[ABOUT THIS EXERCISE] Starting at the line with "IR pin VCC: none -> 3V3", set down each line of the entries below through the last one, exactly as it stands.

[MATERIAL PROVIDED]
⟨
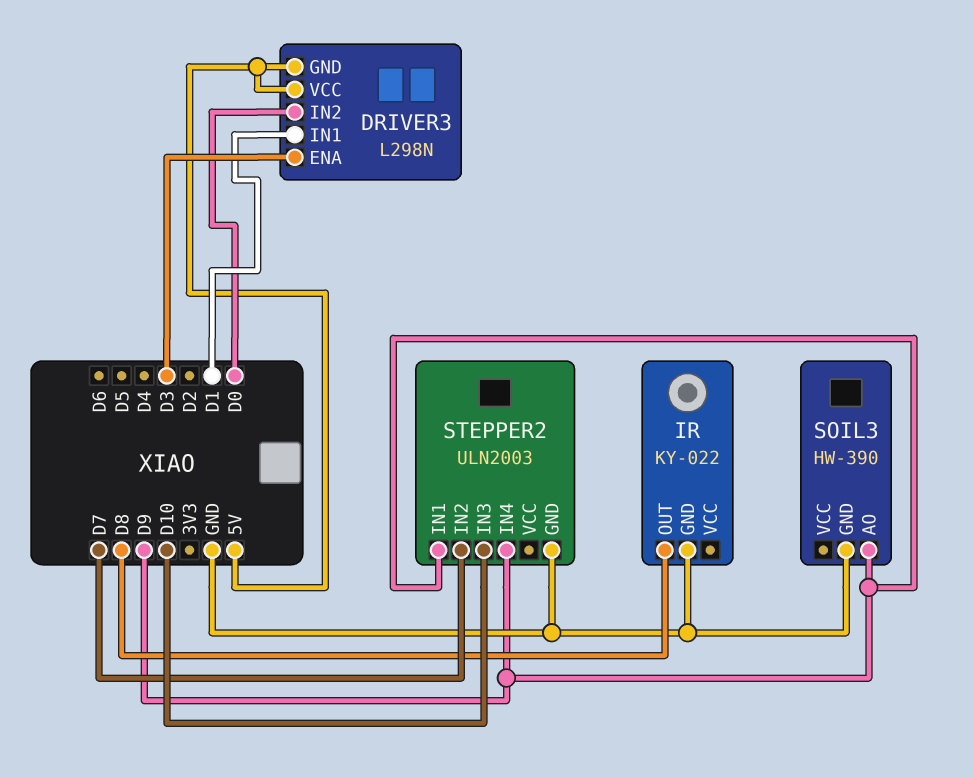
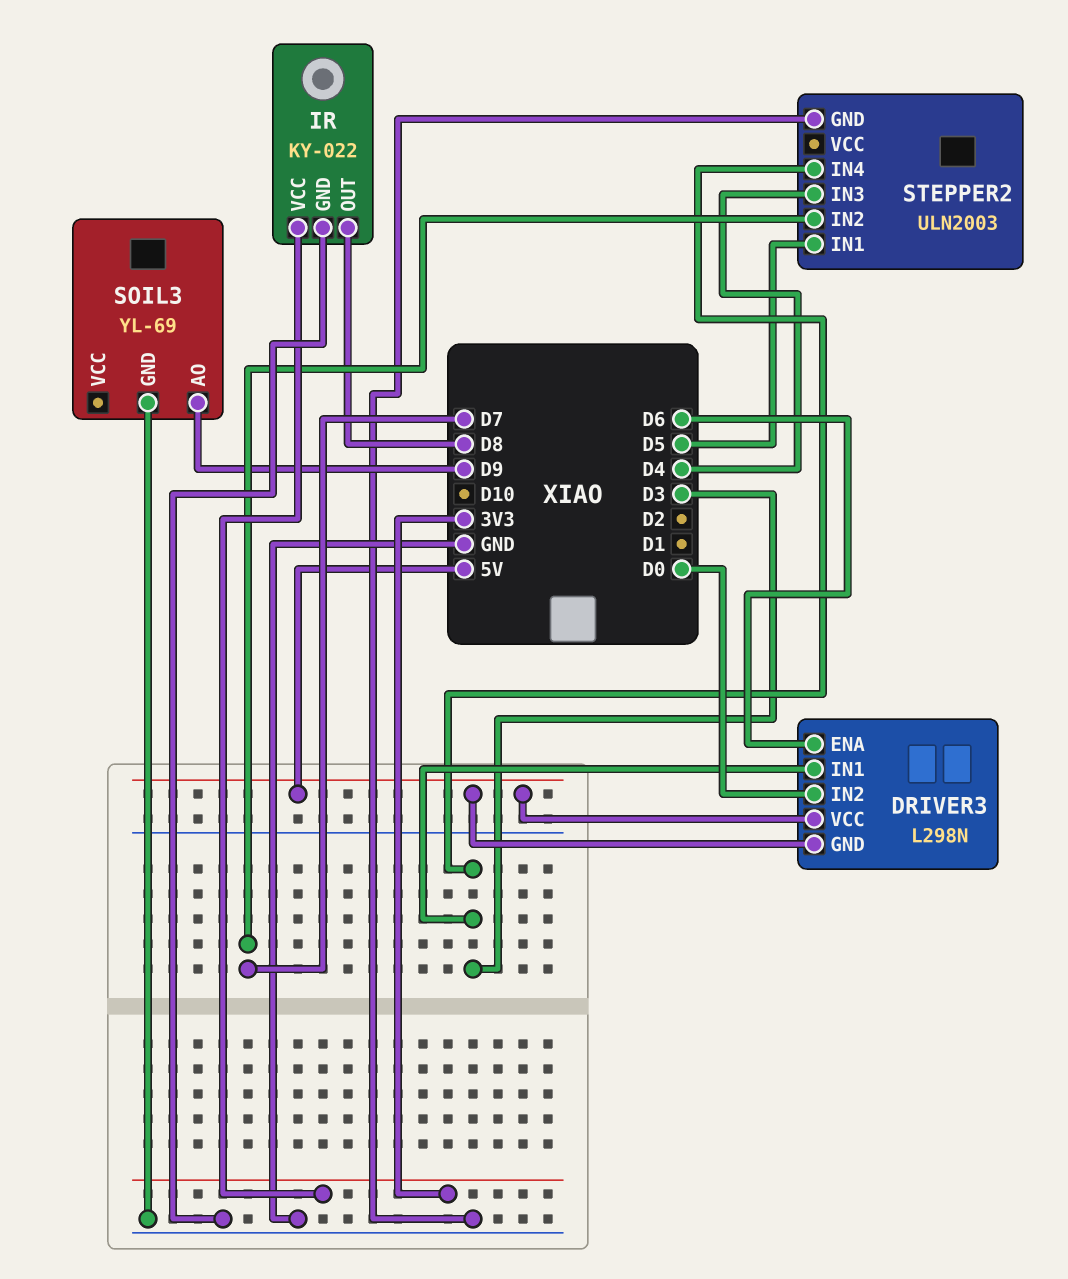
DRIVER3 pin ENA: D3 -> D6
DRIVER3 pin IN1: D1 -> D3
IR pin VCC: none -> 3V3
SOIL3: HW-390 -> YL-69
STEPPER2 pin IN1: D9 -> D5
STEPPER2 pin IN3: D10 -> D4
STEPPER2 pin IN4: D9 -> D3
⟩
[PROBLEM SOLUTION]
IR pin VCC: none -> 3V3
SOIL3: HW-390 -> YL-69
STEPPER2 pin IN1: D9 -> D5
STEPPER2 pin IN3: D10 -> D4
STEPPER2 pin IN4: D9 -> D3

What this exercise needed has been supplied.